INSTRUCTIONS FOR THE TASK: Scan the records below. Copy every line in which the word "none" appears.

RECORDS TO USE:
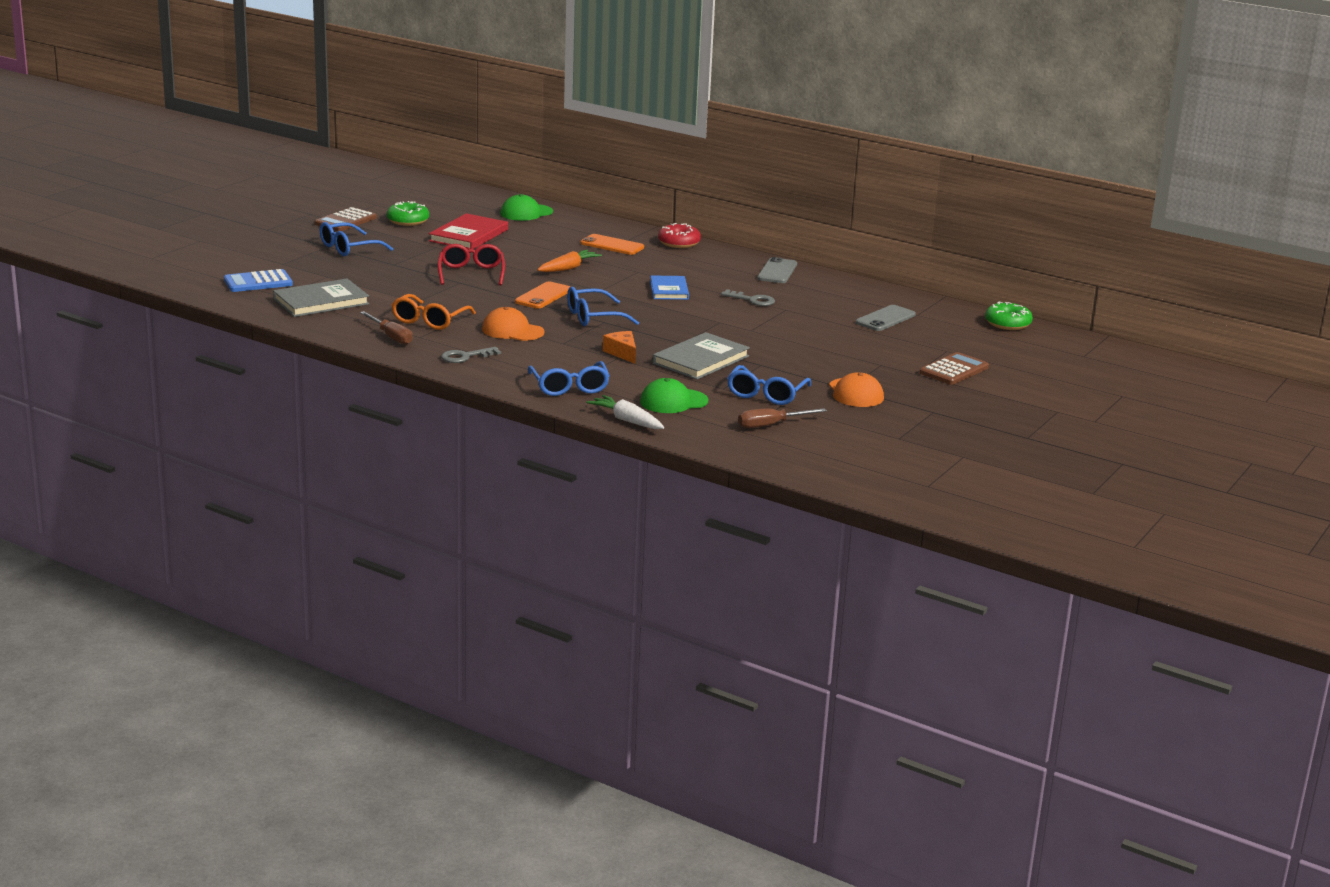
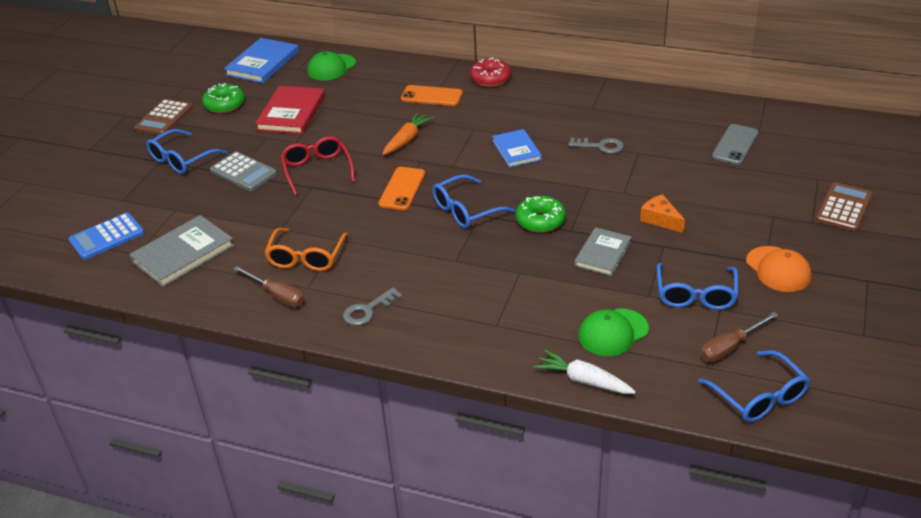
camera: 10 degrees left, 15 degrees up
orange cap [482,307,545,341] -> none
blue glasses [528,361,610,396] -> blue glasses moved to [698,350,810,422]
orange cheese [603,331,636,364] -> orange cheese moved to [640,194,685,233]
grey book [653,332,750,379] -> grey book [574,227,632,276], size x0.66
grey phone [757,257,797,283] -> none
green donut [985,302,1033,330] -> green donut moved to [516,196,566,233]
none -> grey calculator [210,151,277,191]
none -> blue book [224,38,299,83]

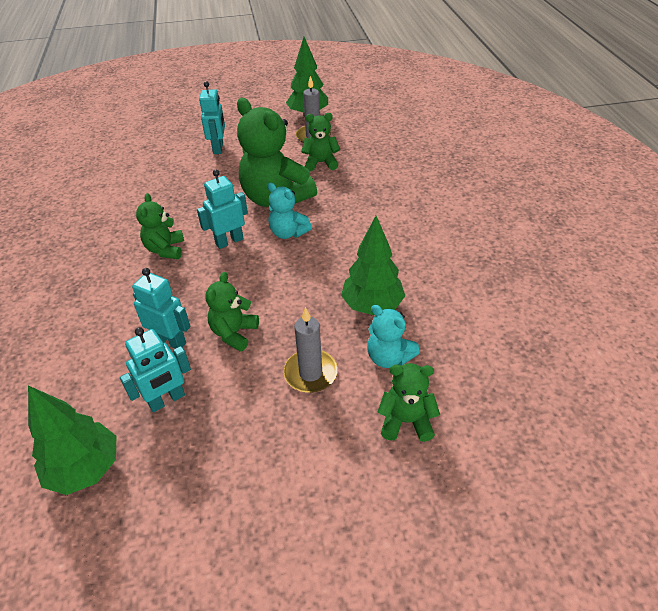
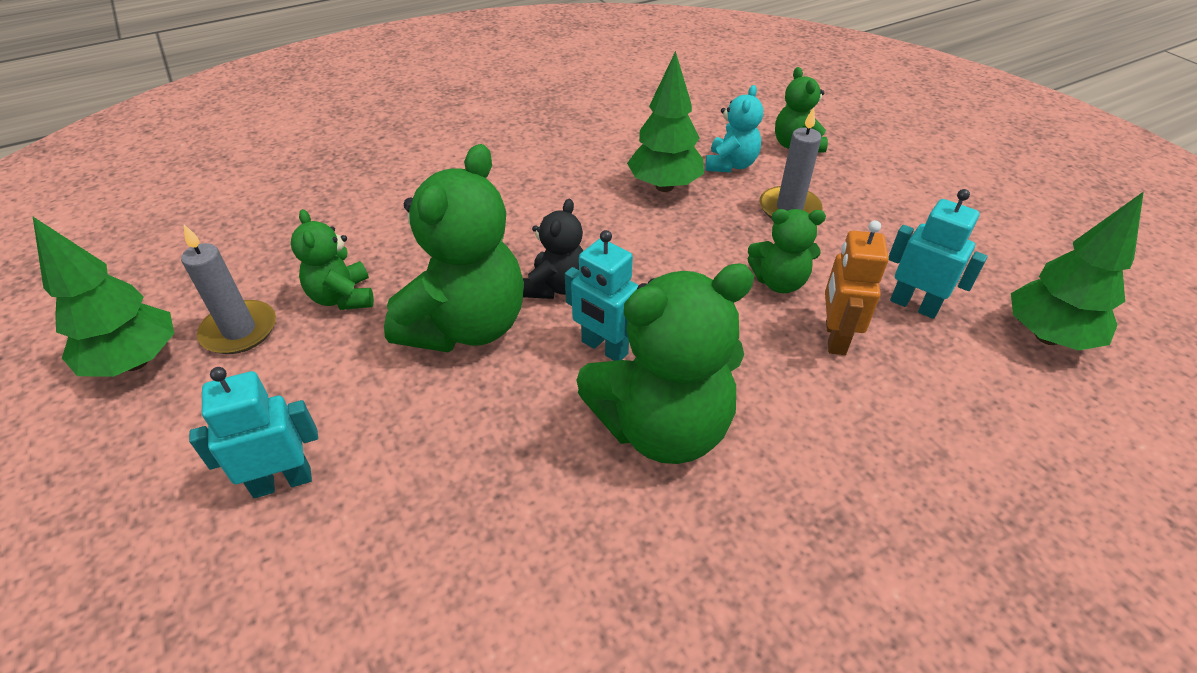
camera: 110 degrees left, 0 degrees up
turquoise robot [132,268,190,349] -> orange robot [825,220,889,355]
green teddy bear [136,193,184,259] -> green teddy bear [577,263,754,464], size x1.89
turquoise teddy bear [268,183,312,239] -> black teddy bear [523,199,583,299]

COMPLETED TASK:
orange cap [482,307,545,341] -> none
grey phone [757,257,797,283] -> none
none -> grey calculator [210,151,277,191]
none -> blue book [224,38,299,83]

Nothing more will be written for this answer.